• _PROBLEM_
It would help if you retyped the data exactly, leaving out the pictures.

• _DATA_
--- START ---

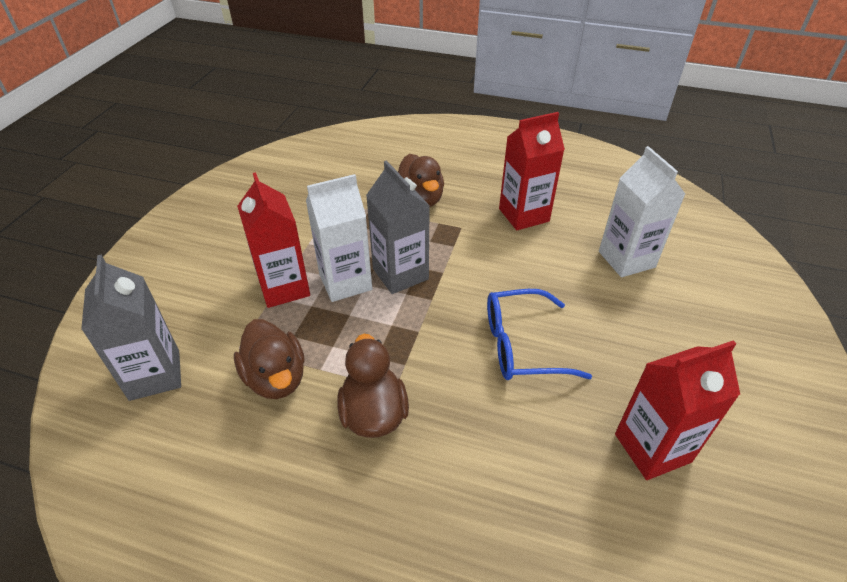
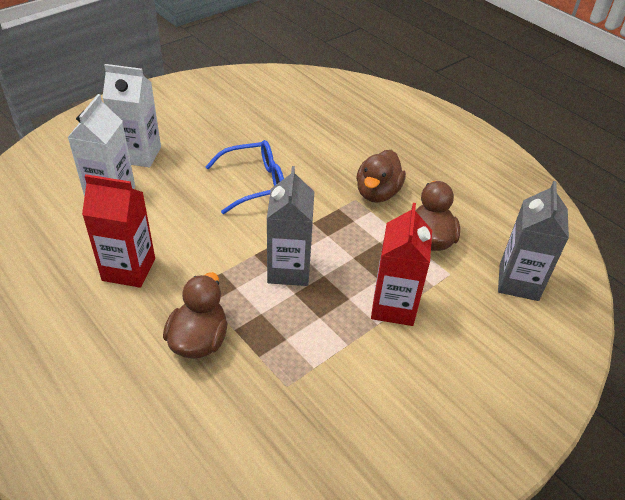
camera: 150 degrees left, 0 degrees up
(345, 282) = (339, 285): white carton -> white carton (139, 155)
(521, 345) = (255, 183): blue glasses -> blue glasses turned 45 degrees counterclockwise
(652, 448) = (245, 118): red carton -> none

--- END ---

• _EXERCISE RESULT_
camera: 150 degrees left, 0 degrees up
(345, 282) = (339, 285): white carton -> white carton (139, 155)
(521, 345) = (255, 183): blue glasses -> blue glasses turned 45 degrees counterclockwise
(652, 448) = (245, 118): red carton -> none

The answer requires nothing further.